[[ Given data, beginning ]]
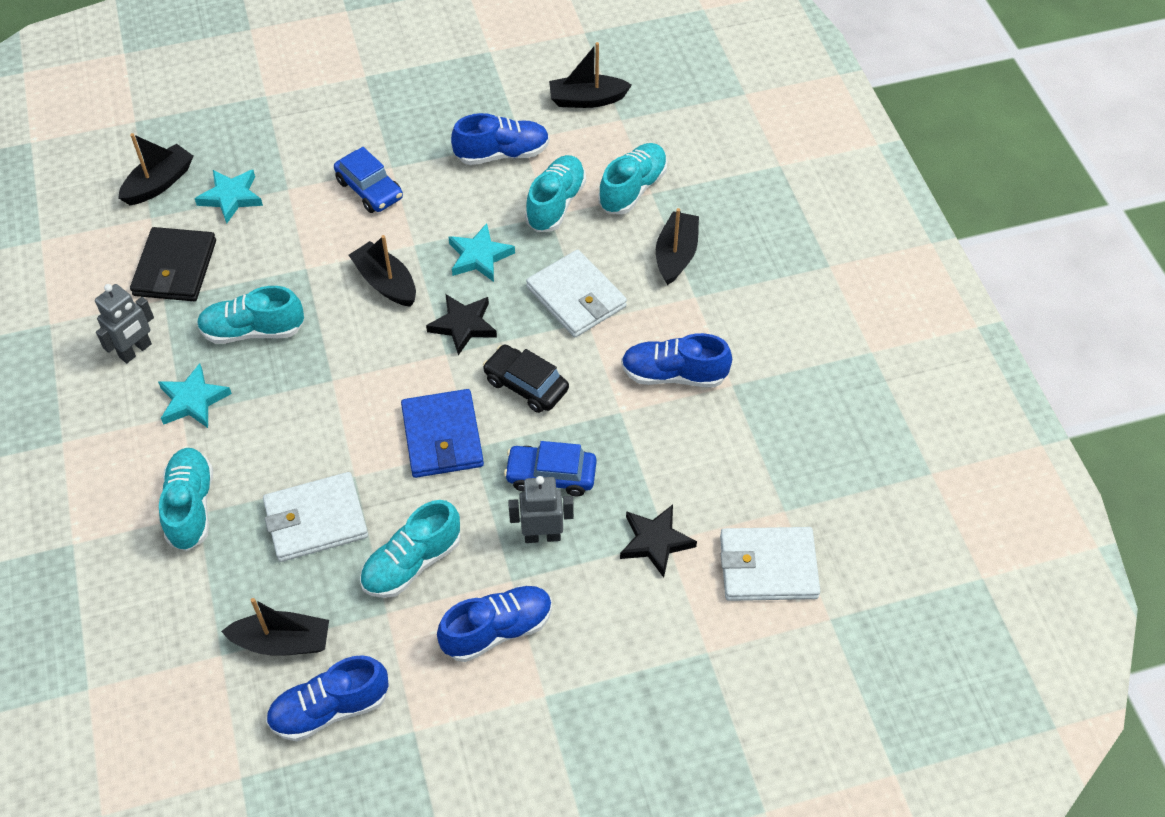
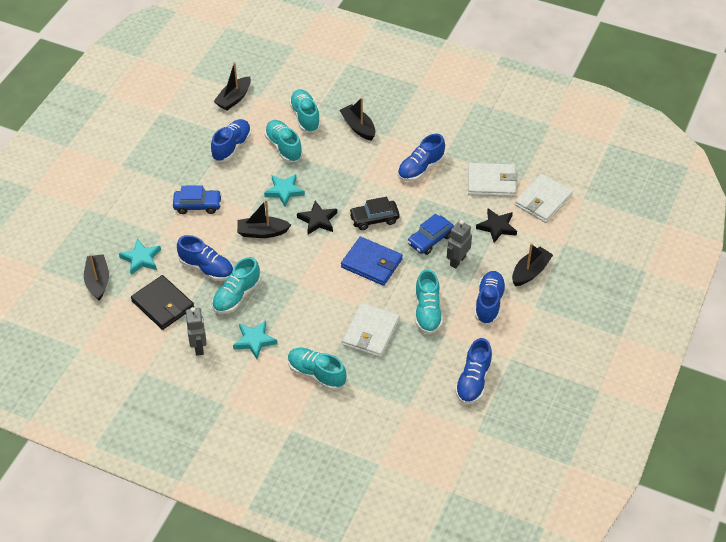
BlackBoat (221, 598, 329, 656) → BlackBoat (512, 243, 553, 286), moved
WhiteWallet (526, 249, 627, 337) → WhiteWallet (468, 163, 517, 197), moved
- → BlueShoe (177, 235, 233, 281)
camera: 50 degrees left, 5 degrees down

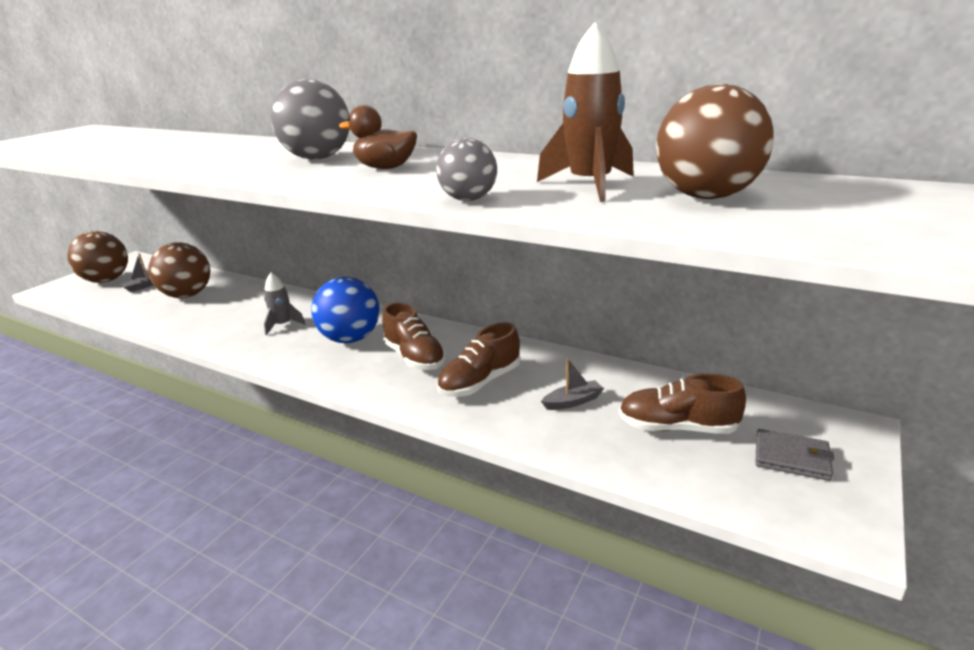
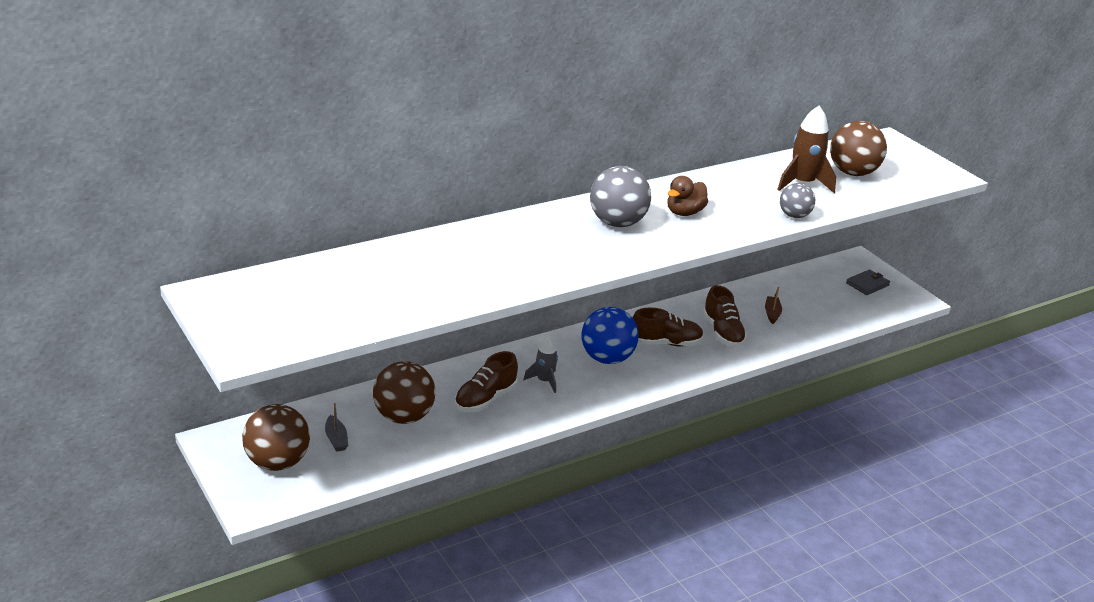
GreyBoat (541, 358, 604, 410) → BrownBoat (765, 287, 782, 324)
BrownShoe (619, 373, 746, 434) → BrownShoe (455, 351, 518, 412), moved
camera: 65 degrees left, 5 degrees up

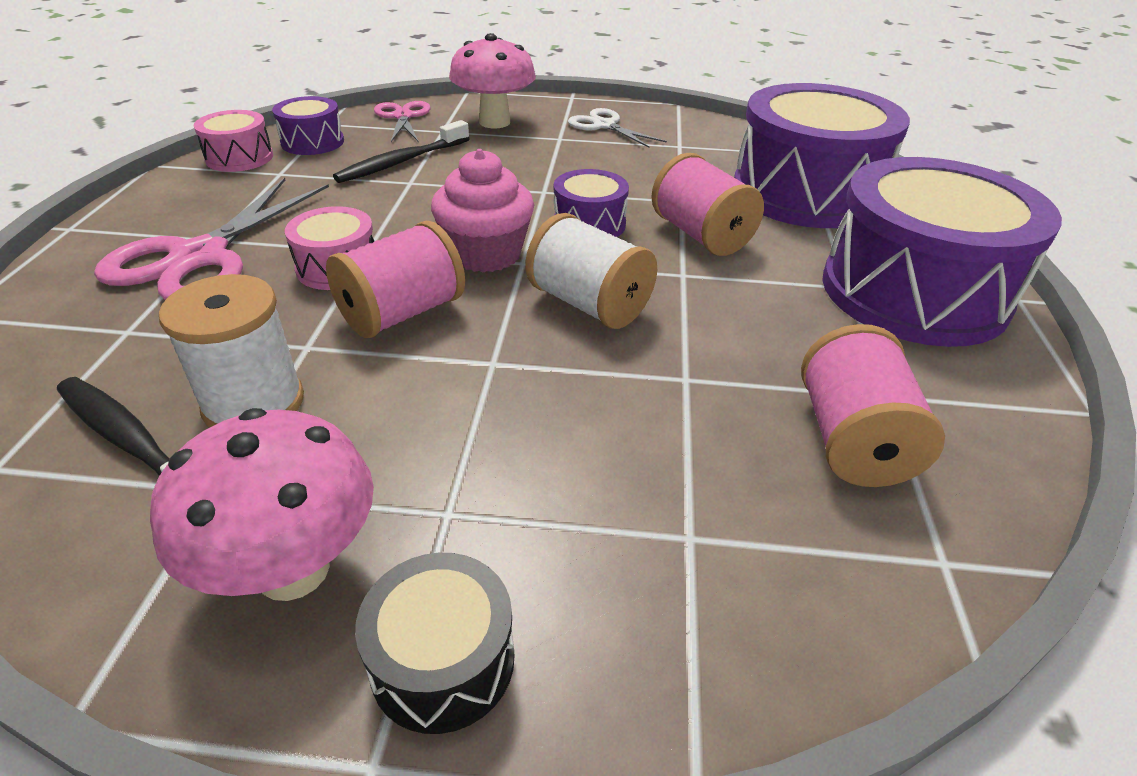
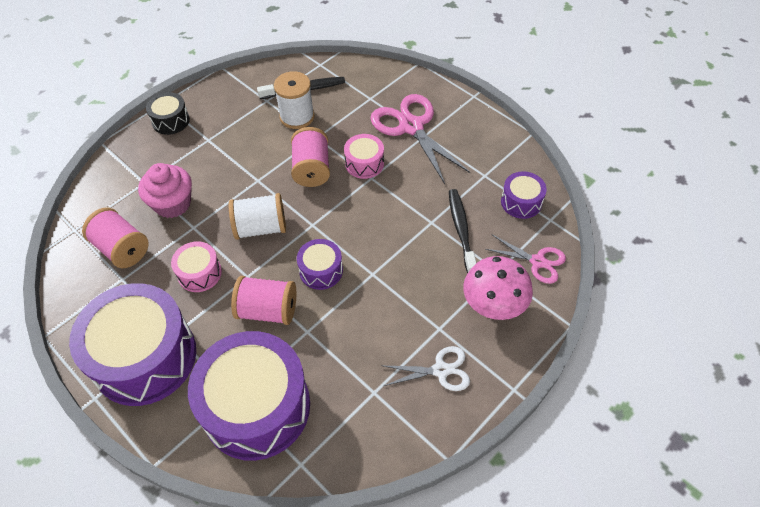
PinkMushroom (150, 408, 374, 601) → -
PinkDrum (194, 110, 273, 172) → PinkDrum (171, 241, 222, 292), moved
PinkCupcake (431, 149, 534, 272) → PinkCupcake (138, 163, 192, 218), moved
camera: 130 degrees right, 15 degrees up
[[ Given data, end ]]
▶ Exercise aim
A word-for-word copy of the records is required. Leave out every picture.

▶ Written response
BlackBoat (221, 598, 329, 656) → BlackBoat (512, 243, 553, 286), moved
WhiteWallet (526, 249, 627, 337) → WhiteWallet (468, 163, 517, 197), moved
- → BlueShoe (177, 235, 233, 281)
camera: 50 degrees left, 5 degrees down

GreyBoat (541, 358, 604, 410) → BrownBoat (765, 287, 782, 324)
BrownShoe (619, 373, 746, 434) → BrownShoe (455, 351, 518, 412), moved
camera: 65 degrees left, 5 degrees up

PinkMushroom (150, 408, 374, 601) → -
PinkDrum (194, 110, 273, 172) → PinkDrum (171, 241, 222, 292), moved
PinkCupcake (431, 149, 534, 272) → PinkCupcake (138, 163, 192, 218), moved
camera: 130 degrees right, 15 degrees up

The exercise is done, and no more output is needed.